YOUR OBJECTIVE:
Your task is to extract every entry that follows word for word while excluding the pictures.

(Stored dataset items)
[Start of Attachment]

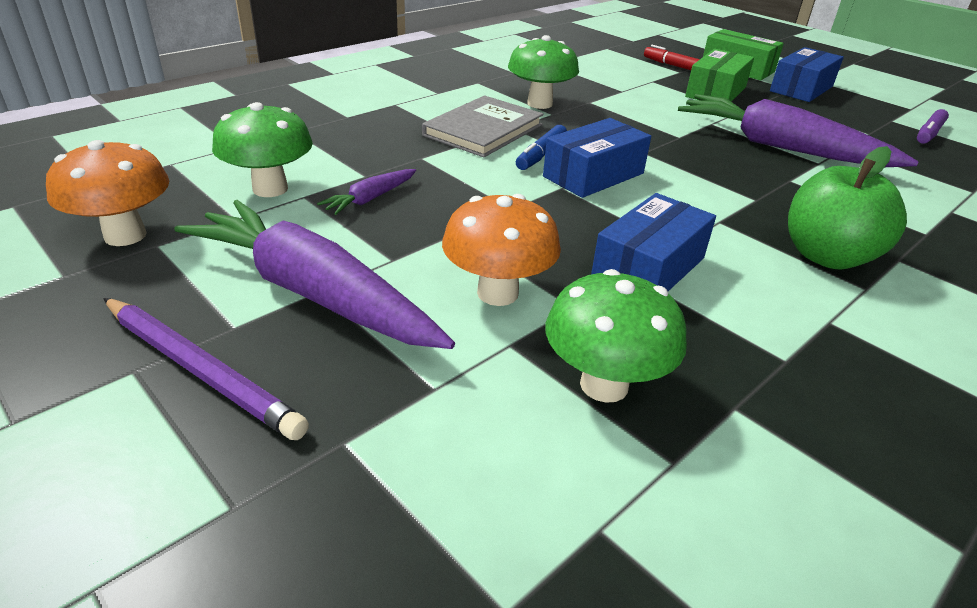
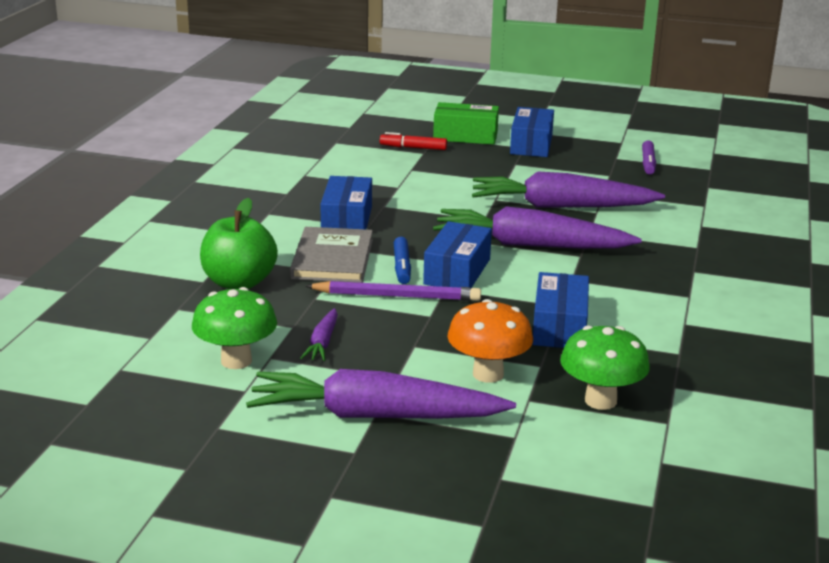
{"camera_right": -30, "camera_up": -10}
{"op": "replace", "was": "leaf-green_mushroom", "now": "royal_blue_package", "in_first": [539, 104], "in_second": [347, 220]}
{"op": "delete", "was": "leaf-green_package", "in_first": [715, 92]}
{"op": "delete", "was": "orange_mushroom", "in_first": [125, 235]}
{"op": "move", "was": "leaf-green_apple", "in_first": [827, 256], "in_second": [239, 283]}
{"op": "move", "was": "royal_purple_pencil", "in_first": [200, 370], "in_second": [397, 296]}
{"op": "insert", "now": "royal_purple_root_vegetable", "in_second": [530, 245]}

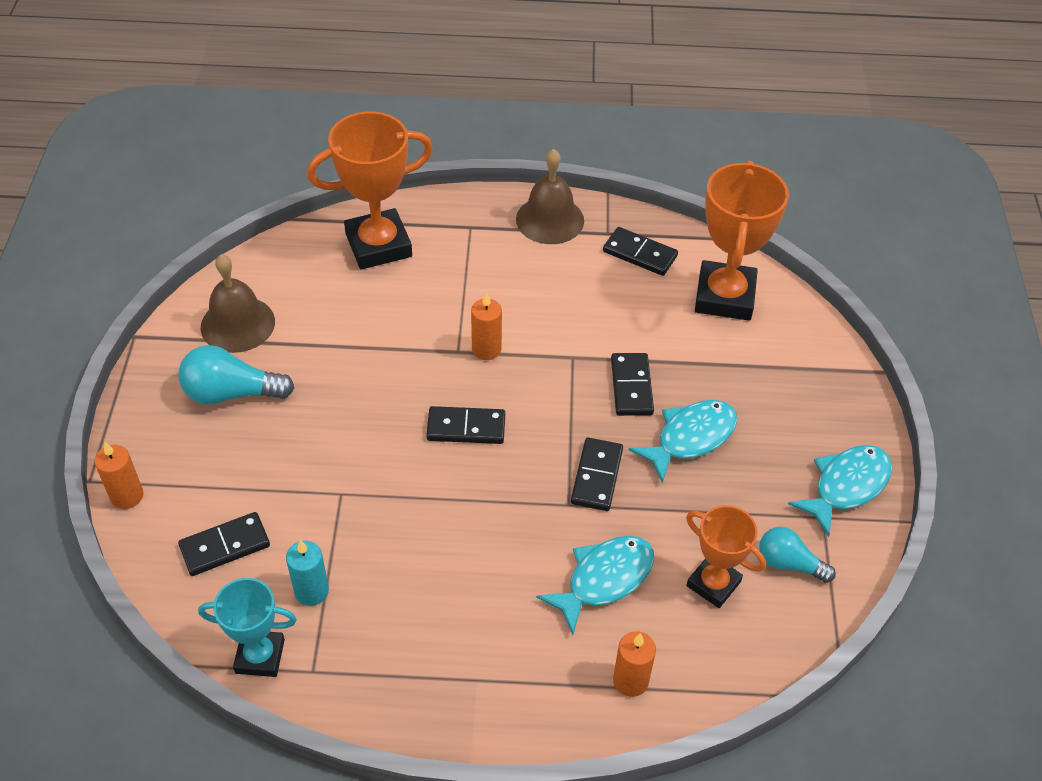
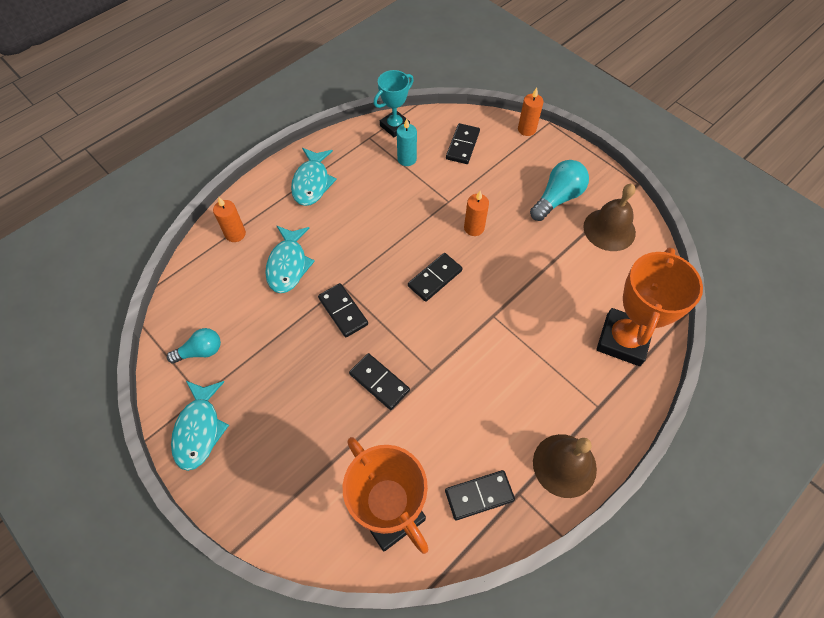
{"camera_right": 135, "camera_up": 10}
{"op": "move", "was": "orange_candle", "in_first": [486, 349], "in_second": [474, 228]}
{"op": "move", "was": "turquoise_fish_figure", "in_first": [690, 438], "in_second": [312, 183]}
{"op": "delete", "was": "orange_prize_cup", "in_first": [713, 584]}

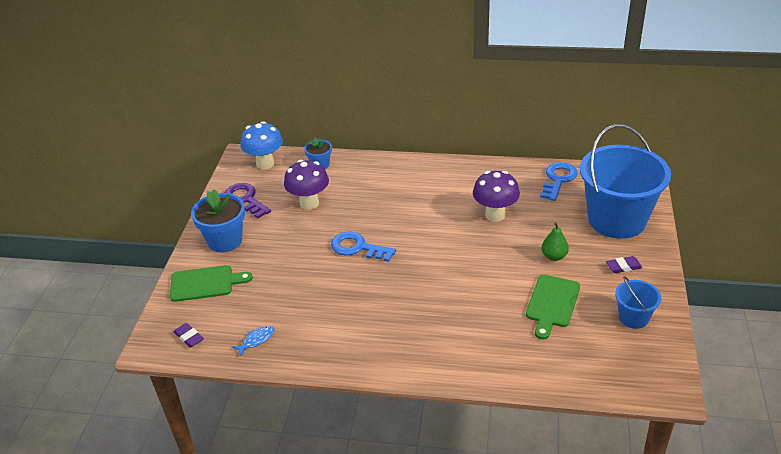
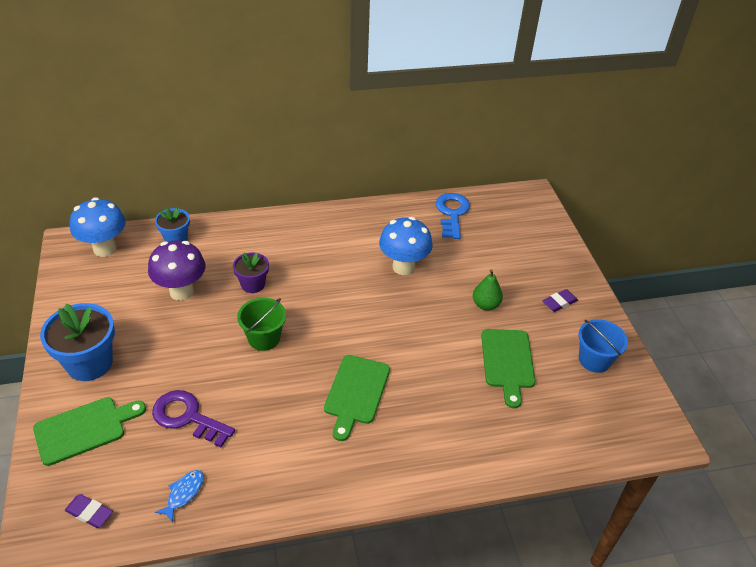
{"camera_right": -25, "camera_up": 5}
{"op": "delete", "was": "royal_blue_bucket", "in_first": [617, 220]}
{"op": "recolor", "was": "royal_purple_mushroom", "now": "royal_blue_mushroom", "in_first": [495, 215], "in_second": [403, 267]}
{"op": "move", "was": "royal_purple_key", "in_first": [245, 199], "in_second": [187, 417]}
{"op": "replace", "was": "royal_blue_key", "now": "leaf-green_bucket", "in_first": [358, 247], "in_second": [264, 338]}
{"op": "insert", "now": "royal_purple_potted_plant", "in_second": [253, 284]}
{"op": "insert", "now": "leaf-green_bread_board", "in_second": [356, 393]}

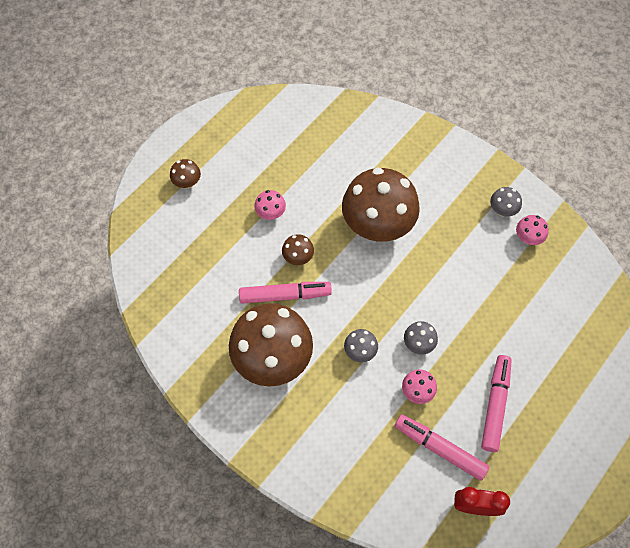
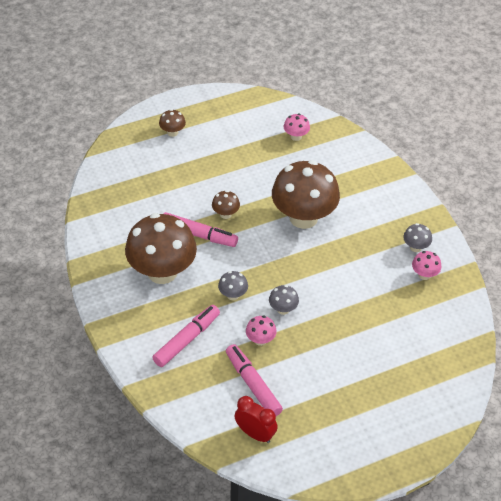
{"camera_right": 25, "camera_up": -15}
{"op": "move", "was": "rose-pink_mushroom", "in_first": [270, 213], "in_second": [296, 136]}
{"op": "move", "was": "rose-pink_marker", "in_first": [495, 405], "in_second": [186, 340]}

[End of Attachment]

TASK OUTPUT:
{"camera_right": -30, "camera_up": -10}
{"op": "replace", "was": "leaf-green_mushroom", "now": "royal_blue_package", "in_first": [539, 104], "in_second": [347, 220]}
{"op": "delete", "was": "leaf-green_package", "in_first": [715, 92]}
{"op": "delete", "was": "orange_mushroom", "in_first": [125, 235]}
{"op": "move", "was": "leaf-green_apple", "in_first": [827, 256], "in_second": [239, 283]}
{"op": "move", "was": "royal_purple_pencil", "in_first": [200, 370], "in_second": [397, 296]}
{"op": "insert", "now": "royal_purple_root_vegetable", "in_second": [530, 245]}

{"camera_right": 135, "camera_up": 10}
{"op": "move", "was": "orange_candle", "in_first": [486, 349], "in_second": [474, 228]}
{"op": "move", "was": "turquoise_fish_figure", "in_first": [690, 438], "in_second": [312, 183]}
{"op": "delete", "was": "orange_prize_cup", "in_first": [713, 584]}

{"camera_right": -25, "camera_up": 5}
{"op": "delete", "was": "royal_blue_bucket", "in_first": [617, 220]}
{"op": "recolor", "was": "royal_purple_mushroom", "now": "royal_blue_mushroom", "in_first": [495, 215], "in_second": [403, 267]}
{"op": "move", "was": "royal_purple_key", "in_first": [245, 199], "in_second": [187, 417]}
{"op": "replace", "was": "royal_blue_key", "now": "leaf-green_bucket", "in_first": [358, 247], "in_second": [264, 338]}
{"op": "insert", "now": "royal_purple_potted_plant", "in_second": [253, 284]}
{"op": "insert", "now": "leaf-green_bread_board", "in_second": [356, 393]}

{"camera_right": 25, "camera_up": -15}
{"op": "move", "was": "rose-pink_mushroom", "in_first": [270, 213], "in_second": [296, 136]}
{"op": "move", "was": "rose-pink_marker", "in_first": [495, 405], "in_second": [186, 340]}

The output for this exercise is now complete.